#### [Problem to work on]
Only the lines from the line containing "(406, 392) = (494, 589): turquoise" to the end of the entries should be repeated, exactly as they appear.
•••••
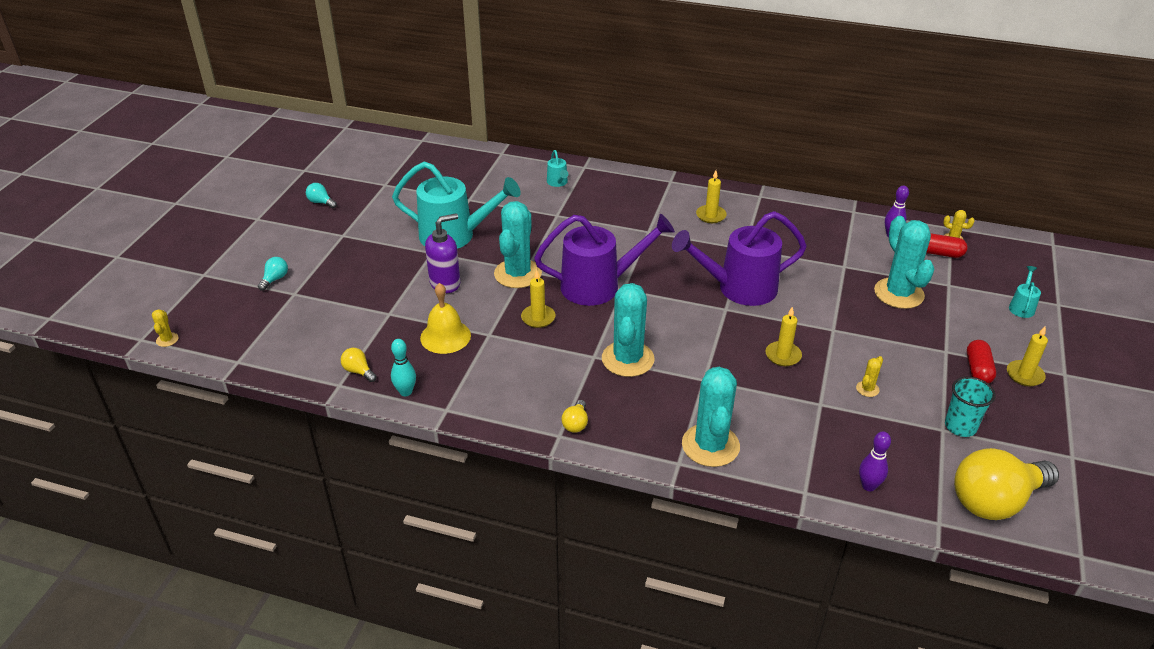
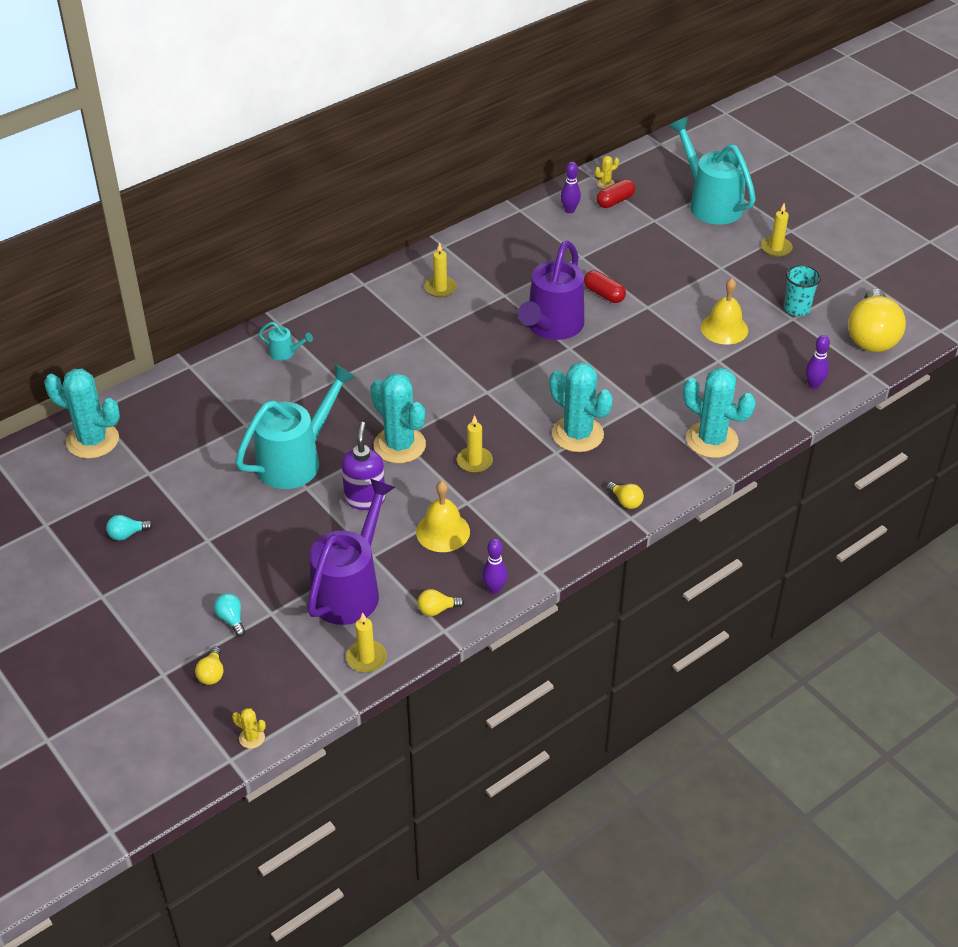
camera: 55 degrees left, 5 degrees up
(217, 294) = (212, 673): none -> yellow light bulb
(406, 392) = (494, 589): turquoise bowling pin -> purple bowling pin
(600, 286) = (468, 403): purple watering can -> purple watering can (351, 589)
(783, 355) = (651, 349): yellow candle -> yellow candle (366, 658)
(867, 389) = (724, 328): yellow cactus -> yellow bell
(898, 293) = (640, 250): turquoise cactus -> turquoise cactus (92, 441)
(978, 370) = (752, 265): red capsule -> red capsule (604, 294)
(1022, 306) = (710, 203): turquoise watering can -> turquoise watering can, size x2.38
•••••
#### [Reply to the exercise]
(406, 392) = (494, 589): turquoise bowling pin -> purple bowling pin
(600, 286) = (468, 403): purple watering can -> purple watering can (351, 589)
(783, 355) = (651, 349): yellow candle -> yellow candle (366, 658)
(867, 389) = (724, 328): yellow cactus -> yellow bell
(898, 293) = (640, 250): turquoise cactus -> turquoise cactus (92, 441)
(978, 370) = (752, 265): red capsule -> red capsule (604, 294)
(1022, 306) = (710, 203): turquoise watering can -> turquoise watering can, size x2.38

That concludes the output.